Colored object listings

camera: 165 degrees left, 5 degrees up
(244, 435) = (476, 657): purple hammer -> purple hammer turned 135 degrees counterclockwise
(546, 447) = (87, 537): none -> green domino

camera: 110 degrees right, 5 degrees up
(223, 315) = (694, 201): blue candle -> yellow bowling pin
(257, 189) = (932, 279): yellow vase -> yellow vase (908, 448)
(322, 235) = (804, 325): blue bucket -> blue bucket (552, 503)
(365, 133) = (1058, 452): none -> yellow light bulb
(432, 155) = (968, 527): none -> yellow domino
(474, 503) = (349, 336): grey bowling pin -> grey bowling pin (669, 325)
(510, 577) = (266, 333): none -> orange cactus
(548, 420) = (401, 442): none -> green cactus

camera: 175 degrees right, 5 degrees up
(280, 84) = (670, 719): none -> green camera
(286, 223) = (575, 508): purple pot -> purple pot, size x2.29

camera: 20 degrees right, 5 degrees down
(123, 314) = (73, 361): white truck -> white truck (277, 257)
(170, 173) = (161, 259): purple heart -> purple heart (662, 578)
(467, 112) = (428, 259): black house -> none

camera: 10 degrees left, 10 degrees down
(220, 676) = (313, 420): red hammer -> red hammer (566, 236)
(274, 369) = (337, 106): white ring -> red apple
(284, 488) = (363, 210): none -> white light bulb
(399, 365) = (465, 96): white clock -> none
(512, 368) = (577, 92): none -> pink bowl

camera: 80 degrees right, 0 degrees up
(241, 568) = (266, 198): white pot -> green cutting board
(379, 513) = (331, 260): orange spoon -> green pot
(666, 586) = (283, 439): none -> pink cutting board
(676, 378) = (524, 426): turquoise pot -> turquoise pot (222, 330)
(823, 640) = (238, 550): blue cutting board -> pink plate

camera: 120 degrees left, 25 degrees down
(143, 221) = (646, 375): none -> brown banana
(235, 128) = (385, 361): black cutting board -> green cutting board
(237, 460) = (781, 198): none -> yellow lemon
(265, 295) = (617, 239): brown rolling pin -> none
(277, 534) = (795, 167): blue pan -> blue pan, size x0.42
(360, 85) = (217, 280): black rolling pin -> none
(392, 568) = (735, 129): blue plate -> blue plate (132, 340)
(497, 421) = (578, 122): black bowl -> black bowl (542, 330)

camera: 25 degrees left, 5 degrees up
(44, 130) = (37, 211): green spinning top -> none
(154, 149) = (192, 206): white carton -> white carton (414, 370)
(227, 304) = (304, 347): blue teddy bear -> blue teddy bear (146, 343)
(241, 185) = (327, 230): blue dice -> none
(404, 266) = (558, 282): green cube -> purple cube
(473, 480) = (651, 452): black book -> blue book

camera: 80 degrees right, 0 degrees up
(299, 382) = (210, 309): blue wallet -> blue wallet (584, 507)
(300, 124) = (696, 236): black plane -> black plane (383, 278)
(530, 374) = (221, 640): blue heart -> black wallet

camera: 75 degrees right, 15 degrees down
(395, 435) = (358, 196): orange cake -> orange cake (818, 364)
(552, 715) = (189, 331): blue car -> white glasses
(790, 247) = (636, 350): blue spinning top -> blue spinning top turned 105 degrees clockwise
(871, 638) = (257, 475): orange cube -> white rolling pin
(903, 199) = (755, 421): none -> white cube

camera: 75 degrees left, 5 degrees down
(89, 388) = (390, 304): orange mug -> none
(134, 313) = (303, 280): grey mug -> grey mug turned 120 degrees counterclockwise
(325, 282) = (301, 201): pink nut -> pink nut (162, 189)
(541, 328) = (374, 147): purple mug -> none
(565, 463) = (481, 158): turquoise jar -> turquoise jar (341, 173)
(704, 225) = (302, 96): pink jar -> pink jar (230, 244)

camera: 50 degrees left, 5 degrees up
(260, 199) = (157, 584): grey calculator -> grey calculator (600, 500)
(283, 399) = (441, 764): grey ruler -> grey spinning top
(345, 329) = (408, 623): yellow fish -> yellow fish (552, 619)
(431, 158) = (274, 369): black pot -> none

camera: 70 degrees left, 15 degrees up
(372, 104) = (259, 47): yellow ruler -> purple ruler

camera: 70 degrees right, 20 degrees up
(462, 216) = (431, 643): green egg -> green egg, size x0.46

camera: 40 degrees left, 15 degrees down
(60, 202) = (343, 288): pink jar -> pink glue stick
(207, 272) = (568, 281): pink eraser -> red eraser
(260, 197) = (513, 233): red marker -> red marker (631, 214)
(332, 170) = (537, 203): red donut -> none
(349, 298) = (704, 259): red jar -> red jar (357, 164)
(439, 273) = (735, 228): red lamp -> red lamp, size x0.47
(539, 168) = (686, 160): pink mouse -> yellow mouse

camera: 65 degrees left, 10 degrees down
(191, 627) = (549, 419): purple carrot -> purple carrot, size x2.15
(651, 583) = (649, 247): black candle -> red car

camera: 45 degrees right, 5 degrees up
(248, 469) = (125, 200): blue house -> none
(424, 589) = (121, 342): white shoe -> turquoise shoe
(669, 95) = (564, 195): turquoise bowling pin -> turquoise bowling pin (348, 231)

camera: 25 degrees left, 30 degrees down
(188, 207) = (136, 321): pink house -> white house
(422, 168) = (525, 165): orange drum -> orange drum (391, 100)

- **The task**
In full and without error, restate the data.

- **Result**
camera: 165 degrees left, 5 degrees up
(244, 435) = (476, 657): purple hammer -> purple hammer turned 135 degrees counterclockwise
(546, 447) = (87, 537): none -> green domino

camera: 110 degrees right, 5 degrees up
(223, 315) = (694, 201): blue candle -> yellow bowling pin
(257, 189) = (932, 279): yellow vase -> yellow vase (908, 448)
(322, 235) = (804, 325): blue bucket -> blue bucket (552, 503)
(365, 133) = (1058, 452): none -> yellow light bulb
(432, 155) = (968, 527): none -> yellow domino
(474, 503) = (349, 336): grey bowling pin -> grey bowling pin (669, 325)
(510, 577) = (266, 333): none -> orange cactus
(548, 420) = (401, 442): none -> green cactus

camera: 175 degrees right, 5 degrees up
(280, 84) = (670, 719): none -> green camera
(286, 223) = (575, 508): purple pot -> purple pot, size x2.29

camera: 20 degrees right, 5 degrees down
(123, 314) = (73, 361): white truck -> white truck (277, 257)
(170, 173) = (161, 259): purple heart -> purple heart (662, 578)
(467, 112) = (428, 259): black house -> none

camera: 10 degrees left, 10 degrees down
(220, 676) = (313, 420): red hammer -> red hammer (566, 236)
(274, 369) = (337, 106): white ring -> red apple
(284, 488) = (363, 210): none -> white light bulb
(399, 365) = (465, 96): white clock -> none
(512, 368) = (577, 92): none -> pink bowl

camera: 80 degrees right, 0 degrees up
(241, 568) = (266, 198): white pot -> green cutting board
(379, 513) = (331, 260): orange spoon -> green pot
(666, 586) = (283, 439): none -> pink cutting board
(676, 378) = (524, 426): turquoise pot -> turquoise pot (222, 330)
(823, 640) = (238, 550): blue cutting board -> pink plate

camera: 120 degrees left, 25 degrees down
(143, 221) = (646, 375): none -> brown banana
(235, 128) = (385, 361): black cutting board -> green cutting board
(237, 460) = (781, 198): none -> yellow lemon
(265, 295) = (617, 239): brown rolling pin -> none
(277, 534) = (795, 167): blue pan -> blue pan, size x0.42
(360, 85) = (217, 280): black rolling pin -> none
(392, 568) = (735, 129): blue plate -> blue plate (132, 340)
(497, 421) = (578, 122): black bowl -> black bowl (542, 330)

camera: 25 degrees left, 5 degrees up
(44, 130) = (37, 211): green spinning top -> none
(154, 149) = (192, 206): white carton -> white carton (414, 370)
(227, 304) = (304, 347): blue teddy bear -> blue teddy bear (146, 343)
(241, 185) = (327, 230): blue dice -> none
(404, 266) = (558, 282): green cube -> purple cube
(473, 480) = (651, 452): black book -> blue book

camera: 80 degrees right, 0 degrees up
(299, 382) = (210, 309): blue wallet -> blue wallet (584, 507)
(300, 124) = (696, 236): black plane -> black plane (383, 278)
(530, 374) = (221, 640): blue heart -> black wallet

camera: 75 degrees right, 15 degrees down
(395, 435) = (358, 196): orange cake -> orange cake (818, 364)
(552, 715) = (189, 331): blue car -> white glasses
(790, 247) = (636, 350): blue spinning top -> blue spinning top turned 105 degrees clockwise
(871, 638) = (257, 475): orange cube -> white rolling pin
(903, 199) = (755, 421): none -> white cube

camera: 75 degrees left, 5 degrees down
(89, 388) = (390, 304): orange mug -> none
(134, 313) = (303, 280): grey mug -> grey mug turned 120 degrees counterclockwise
(325, 282) = (301, 201): pink nut -> pink nut (162, 189)
(541, 328) = (374, 147): purple mug -> none
(565, 463) = (481, 158): turquoise jar -> turquoise jar (341, 173)
(704, 225) = (302, 96): pink jar -> pink jar (230, 244)

camera: 50 degrees left, 5 degrees up
(260, 199) = (157, 584): grey calculator -> grey calculator (600, 500)
(283, 399) = (441, 764): grey ruler -> grey spinning top
(345, 329) = (408, 623): yellow fish -> yellow fish (552, 619)
(431, 158) = (274, 369): black pot -> none

camera: 70 degrees left, 15 degrees up
(372, 104) = (259, 47): yellow ruler -> purple ruler

camera: 70 degrees right, 20 degrees up
(462, 216) = (431, 643): green egg -> green egg, size x0.46

camera: 40 degrees left, 15 degrees down
(60, 202) = (343, 288): pink jar -> pink glue stick
(207, 272) = (568, 281): pink eraser -> red eraser
(260, 197) = (513, 233): red marker -> red marker (631, 214)
(332, 170) = (537, 203): red donut -> none
(349, 298) = (704, 259): red jar -> red jar (357, 164)
(439, 273) = (735, 228): red lamp -> red lamp, size x0.47
(539, 168) = (686, 160): pink mouse -> yellow mouse

camera: 65 degrees left, 10 degrees down
(191, 627) = (549, 419): purple carrot -> purple carrot, size x2.15
(651, 583) = (649, 247): black candle -> red car

camera: 45 degrees right, 5 degrees up
(248, 469) = (125, 200): blue house -> none
(424, 589) = (121, 342): white shoe -> turquoise shoe
(669, 95) = (564, 195): turquoise bowling pin -> turquoise bowling pin (348, 231)

camera: 25 degrees left, 30 degrees down
(188, 207) = (136, 321): pink house -> white house
(422, 168) = (525, 165): orange drum -> orange drum (391, 100)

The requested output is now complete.